Task: Give an exact copy of every entry.

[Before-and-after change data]
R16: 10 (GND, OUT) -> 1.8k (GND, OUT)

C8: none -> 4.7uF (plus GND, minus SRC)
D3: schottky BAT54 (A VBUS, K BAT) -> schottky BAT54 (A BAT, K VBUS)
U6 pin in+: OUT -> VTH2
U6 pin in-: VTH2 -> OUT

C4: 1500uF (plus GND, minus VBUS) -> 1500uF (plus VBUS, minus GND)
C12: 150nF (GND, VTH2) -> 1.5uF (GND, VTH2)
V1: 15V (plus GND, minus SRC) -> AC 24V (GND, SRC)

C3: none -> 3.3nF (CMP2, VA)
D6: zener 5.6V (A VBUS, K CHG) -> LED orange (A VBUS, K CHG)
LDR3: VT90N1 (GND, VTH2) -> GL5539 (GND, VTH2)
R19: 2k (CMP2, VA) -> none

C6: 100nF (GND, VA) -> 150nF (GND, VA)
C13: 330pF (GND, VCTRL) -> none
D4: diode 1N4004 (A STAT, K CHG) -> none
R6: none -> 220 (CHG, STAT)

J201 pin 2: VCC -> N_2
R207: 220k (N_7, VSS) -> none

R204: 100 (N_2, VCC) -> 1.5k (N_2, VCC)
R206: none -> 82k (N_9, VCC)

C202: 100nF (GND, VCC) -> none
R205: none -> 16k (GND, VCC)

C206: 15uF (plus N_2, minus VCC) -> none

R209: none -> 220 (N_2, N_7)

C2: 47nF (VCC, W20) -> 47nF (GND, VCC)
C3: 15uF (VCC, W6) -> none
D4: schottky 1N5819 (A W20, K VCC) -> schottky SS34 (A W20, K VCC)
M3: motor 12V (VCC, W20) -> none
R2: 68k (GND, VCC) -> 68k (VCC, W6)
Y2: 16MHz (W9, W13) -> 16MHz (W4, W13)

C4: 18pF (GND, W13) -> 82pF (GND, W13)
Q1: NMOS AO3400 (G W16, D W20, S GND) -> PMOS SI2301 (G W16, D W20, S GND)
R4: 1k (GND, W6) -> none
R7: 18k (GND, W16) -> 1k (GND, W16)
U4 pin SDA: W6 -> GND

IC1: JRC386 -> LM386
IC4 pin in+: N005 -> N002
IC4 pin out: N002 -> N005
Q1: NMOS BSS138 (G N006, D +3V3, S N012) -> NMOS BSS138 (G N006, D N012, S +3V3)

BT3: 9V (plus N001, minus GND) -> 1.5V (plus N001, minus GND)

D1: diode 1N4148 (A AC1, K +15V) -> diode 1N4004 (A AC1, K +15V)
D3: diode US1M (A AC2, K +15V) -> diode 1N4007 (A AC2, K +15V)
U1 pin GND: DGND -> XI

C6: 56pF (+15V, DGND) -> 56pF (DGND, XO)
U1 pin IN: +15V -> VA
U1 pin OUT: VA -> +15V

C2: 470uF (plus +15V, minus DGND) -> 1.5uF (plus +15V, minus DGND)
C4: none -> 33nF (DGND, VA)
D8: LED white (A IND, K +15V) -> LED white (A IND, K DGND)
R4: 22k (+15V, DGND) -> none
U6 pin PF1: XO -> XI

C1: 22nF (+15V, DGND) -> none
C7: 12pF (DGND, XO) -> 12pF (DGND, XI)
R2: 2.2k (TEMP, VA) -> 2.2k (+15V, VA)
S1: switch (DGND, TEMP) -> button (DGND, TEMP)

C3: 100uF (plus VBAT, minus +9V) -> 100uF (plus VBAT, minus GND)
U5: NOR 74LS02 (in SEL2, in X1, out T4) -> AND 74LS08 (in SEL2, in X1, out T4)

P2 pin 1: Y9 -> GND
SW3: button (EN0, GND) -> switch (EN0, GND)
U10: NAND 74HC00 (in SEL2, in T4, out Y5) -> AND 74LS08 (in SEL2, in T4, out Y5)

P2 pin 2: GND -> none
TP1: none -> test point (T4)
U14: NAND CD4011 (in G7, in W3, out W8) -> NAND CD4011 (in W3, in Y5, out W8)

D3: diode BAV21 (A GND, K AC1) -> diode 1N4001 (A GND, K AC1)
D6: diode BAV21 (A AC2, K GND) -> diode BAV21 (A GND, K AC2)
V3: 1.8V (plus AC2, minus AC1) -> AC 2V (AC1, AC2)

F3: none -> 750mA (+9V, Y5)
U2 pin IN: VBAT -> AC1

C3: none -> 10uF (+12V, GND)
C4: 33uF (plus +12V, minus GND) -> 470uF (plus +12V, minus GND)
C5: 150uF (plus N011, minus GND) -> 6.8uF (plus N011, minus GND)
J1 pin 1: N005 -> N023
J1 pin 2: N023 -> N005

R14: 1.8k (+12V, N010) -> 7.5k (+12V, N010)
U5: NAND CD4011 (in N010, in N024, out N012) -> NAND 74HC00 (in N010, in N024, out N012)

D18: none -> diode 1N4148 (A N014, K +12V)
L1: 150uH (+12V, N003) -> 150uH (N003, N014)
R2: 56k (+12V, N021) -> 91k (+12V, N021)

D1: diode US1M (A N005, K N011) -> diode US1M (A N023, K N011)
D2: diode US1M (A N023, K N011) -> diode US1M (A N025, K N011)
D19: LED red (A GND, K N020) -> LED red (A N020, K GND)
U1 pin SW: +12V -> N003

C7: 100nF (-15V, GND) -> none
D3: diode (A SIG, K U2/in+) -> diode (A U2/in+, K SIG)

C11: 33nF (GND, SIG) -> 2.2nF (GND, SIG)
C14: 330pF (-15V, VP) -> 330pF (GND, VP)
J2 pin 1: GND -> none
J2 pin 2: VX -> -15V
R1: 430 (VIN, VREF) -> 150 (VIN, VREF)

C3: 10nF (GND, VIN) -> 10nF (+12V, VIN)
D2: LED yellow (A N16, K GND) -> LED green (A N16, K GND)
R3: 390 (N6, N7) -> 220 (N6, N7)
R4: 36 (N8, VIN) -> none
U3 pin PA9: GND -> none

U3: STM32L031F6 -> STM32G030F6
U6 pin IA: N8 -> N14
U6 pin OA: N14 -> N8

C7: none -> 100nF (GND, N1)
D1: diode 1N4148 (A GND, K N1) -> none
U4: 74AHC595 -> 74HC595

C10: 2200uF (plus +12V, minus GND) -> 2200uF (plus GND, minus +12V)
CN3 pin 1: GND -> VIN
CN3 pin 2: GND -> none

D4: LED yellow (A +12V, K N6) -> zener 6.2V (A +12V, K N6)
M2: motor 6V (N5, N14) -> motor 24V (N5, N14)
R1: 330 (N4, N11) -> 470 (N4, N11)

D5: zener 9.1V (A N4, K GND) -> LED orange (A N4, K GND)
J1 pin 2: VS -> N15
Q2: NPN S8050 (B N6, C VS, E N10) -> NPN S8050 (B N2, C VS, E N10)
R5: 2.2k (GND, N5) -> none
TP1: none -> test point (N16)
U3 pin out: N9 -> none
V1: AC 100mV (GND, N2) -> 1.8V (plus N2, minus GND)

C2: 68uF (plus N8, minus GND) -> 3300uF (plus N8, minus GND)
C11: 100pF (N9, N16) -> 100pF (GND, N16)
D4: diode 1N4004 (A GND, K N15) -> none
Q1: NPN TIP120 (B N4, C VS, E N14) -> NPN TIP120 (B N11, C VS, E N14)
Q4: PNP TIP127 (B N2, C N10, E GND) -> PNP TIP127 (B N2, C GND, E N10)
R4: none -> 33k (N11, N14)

Problem solution:
R16: 10 (GND, OUT) -> 1.8k (GND, OUT)

C8: none -> 4.7uF (plus GND, minus SRC)
D3: schottky BAT54 (A VBUS, K BAT) -> schottky BAT54 (A BAT, K VBUS)
U6 pin in+: OUT -> VTH2
U6 pin in-: VTH2 -> OUT

C4: 1500uF (plus GND, minus VBUS) -> 1500uF (plus VBUS, minus GND)
C12: 150nF (GND, VTH2) -> 1.5uF (GND, VTH2)
V1: 15V (plus GND, minus SRC) -> AC 24V (GND, SRC)

C3: none -> 3.3nF (CMP2, VA)
D6: zener 5.6V (A VBUS, K CHG) -> LED orange (A VBUS, K CHG)
LDR3: VT90N1 (GND, VTH2) -> GL5539 (GND, VTH2)
R19: 2k (CMP2, VA) -> none

C6: 100nF (GND, VA) -> 150nF (GND, VA)
C13: 330pF (GND, VCTRL) -> none
D4: diode 1N4004 (A STAT, K CHG) -> none
R6: none -> 220 (CHG, STAT)

J201 pin 2: VCC -> N_2
R207: 220k (N_7, VSS) -> none

R204: 100 (N_2, VCC) -> 1.5k (N_2, VCC)
R206: none -> 82k (N_9, VCC)

C202: 100nF (GND, VCC) -> none
R205: none -> 16k (GND, VCC)

C206: 15uF (plus N_2, minus VCC) -> none

R209: none -> 220 (N_2, N_7)

C2: 47nF (VCC, W20) -> 47nF (GND, VCC)
C3: 15uF (VCC, W6) -> none
D4: schottky 1N5819 (A W20, K VCC) -> schottky SS34 (A W20, K VCC)
M3: motor 12V (VCC, W20) -> none
R2: 68k (GND, VCC) -> 68k (VCC, W6)
Y2: 16MHz (W9, W13) -> 16MHz (W4, W13)

C4: 18pF (GND, W13) -> 82pF (GND, W13)
Q1: NMOS AO3400 (G W16, D W20, S GND) -> PMOS SI2301 (G W16, D W20, S GND)
R4: 1k (GND, W6) -> none
R7: 18k (GND, W16) -> 1k (GND, W16)
U4 pin SDA: W6 -> GND

IC1: JRC386 -> LM386
IC4 pin in+: N005 -> N002
IC4 pin out: N002 -> N005
Q1: NMOS BSS138 (G N006, D +3V3, S N012) -> NMOS BSS138 (G N006, D N012, S +3V3)

BT3: 9V (plus N001, minus GND) -> 1.5V (plus N001, minus GND)

D1: diode 1N4148 (A AC1, K +15V) -> diode 1N4004 (A AC1, K +15V)
D3: diode US1M (A AC2, K +15V) -> diode 1N4007 (A AC2, K +15V)
U1 pin GND: DGND -> XI

C6: 56pF (+15V, DGND) -> 56pF (DGND, XO)
U1 pin IN: +15V -> VA
U1 pin OUT: VA -> +15V

C2: 470uF (plus +15V, minus DGND) -> 1.5uF (plus +15V, minus DGND)
C4: none -> 33nF (DGND, VA)
D8: LED white (A IND, K +15V) -> LED white (A IND, K DGND)
R4: 22k (+15V, DGND) -> none
U6 pin PF1: XO -> XI

C1: 22nF (+15V, DGND) -> none
C7: 12pF (DGND, XO) -> 12pF (DGND, XI)
R2: 2.2k (TEMP, VA) -> 2.2k (+15V, VA)
S1: switch (DGND, TEMP) -> button (DGND, TEMP)

C3: 100uF (plus VBAT, minus +9V) -> 100uF (plus VBAT, minus GND)
U5: NOR 74LS02 (in SEL2, in X1, out T4) -> AND 74LS08 (in SEL2, in X1, out T4)

P2 pin 1: Y9 -> GND
SW3: button (EN0, GND) -> switch (EN0, GND)
U10: NAND 74HC00 (in SEL2, in T4, out Y5) -> AND 74LS08 (in SEL2, in T4, out Y5)

P2 pin 2: GND -> none
TP1: none -> test point (T4)
U14: NAND CD4011 (in G7, in W3, out W8) -> NAND CD4011 (in W3, in Y5, out W8)

D3: diode BAV21 (A GND, K AC1) -> diode 1N4001 (A GND, K AC1)
D6: diode BAV21 (A AC2, K GND) -> diode BAV21 (A GND, K AC2)
V3: 1.8V (plus AC2, minus AC1) -> AC 2V (AC1, AC2)

F3: none -> 750mA (+9V, Y5)
U2 pin IN: VBAT -> AC1

C3: none -> 10uF (+12V, GND)
C4: 33uF (plus +12V, minus GND) -> 470uF (plus +12V, minus GND)
C5: 150uF (plus N011, minus GND) -> 6.8uF (plus N011, minus GND)
J1 pin 1: N005 -> N023
J1 pin 2: N023 -> N005

R14: 1.8k (+12V, N010) -> 7.5k (+12V, N010)
U5: NAND CD4011 (in N010, in N024, out N012) -> NAND 74HC00 (in N010, in N024, out N012)

D18: none -> diode 1N4148 (A N014, K +12V)
L1: 150uH (+12V, N003) -> 150uH (N003, N014)
R2: 56k (+12V, N021) -> 91k (+12V, N021)

D1: diode US1M (A N005, K N011) -> diode US1M (A N023, K N011)
D2: diode US1M (A N023, K N011) -> diode US1M (A N025, K N011)
D19: LED red (A GND, K N020) -> LED red (A N020, K GND)
U1 pin SW: +12V -> N003

C7: 100nF (-15V, GND) -> none
D3: diode (A SIG, K U2/in+) -> diode (A U2/in+, K SIG)

C11: 33nF (GND, SIG) -> 2.2nF (GND, SIG)
C14: 330pF (-15V, VP) -> 330pF (GND, VP)
J2 pin 1: GND -> none
J2 pin 2: VX -> -15V
R1: 430 (VIN, VREF) -> 150 (VIN, VREF)

C3: 10nF (GND, VIN) -> 10nF (+12V, VIN)
D2: LED yellow (A N16, K GND) -> LED green (A N16, K GND)
R3: 390 (N6, N7) -> 220 (N6, N7)
R4: 36 (N8, VIN) -> none
U3 pin PA9: GND -> none

U3: STM32L031F6 -> STM32G030F6
U6 pin IA: N8 -> N14
U6 pin OA: N14 -> N8

C7: none -> 100nF (GND, N1)
D1: diode 1N4148 (A GND, K N1) -> none
U4: 74AHC595 -> 74HC595

C10: 2200uF (plus +12V, minus GND) -> 2200uF (plus GND, minus +12V)
CN3 pin 1: GND -> VIN
CN3 pin 2: GND -> none

D4: LED yellow (A +12V, K N6) -> zener 6.2V (A +12V, K N6)
M2: motor 6V (N5, N14) -> motor 24V (N5, N14)
R1: 330 (N4, N11) -> 470 (N4, N11)

D5: zener 9.1V (A N4, K GND) -> LED orange (A N4, K GND)
J1 pin 2: VS -> N15
Q2: NPN S8050 (B N6, C VS, E N10) -> NPN S8050 (B N2, C VS, E N10)
R5: 2.2k (GND, N5) -> none
TP1: none -> test point (N16)
U3 pin out: N9 -> none
V1: AC 100mV (GND, N2) -> 1.8V (plus N2, minus GND)

C2: 68uF (plus N8, minus GND) -> 3300uF (plus N8, minus GND)
C11: 100pF (N9, N16) -> 100pF (GND, N16)
D4: diode 1N4004 (A GND, K N15) -> none
Q1: NPN TIP120 (B N4, C VS, E N14) -> NPN TIP120 (B N11, C VS, E N14)
Q4: PNP TIP127 (B N2, C N10, E GND) -> PNP TIP127 (B N2, C GND, E N10)
R4: none -> 33k (N11, N14)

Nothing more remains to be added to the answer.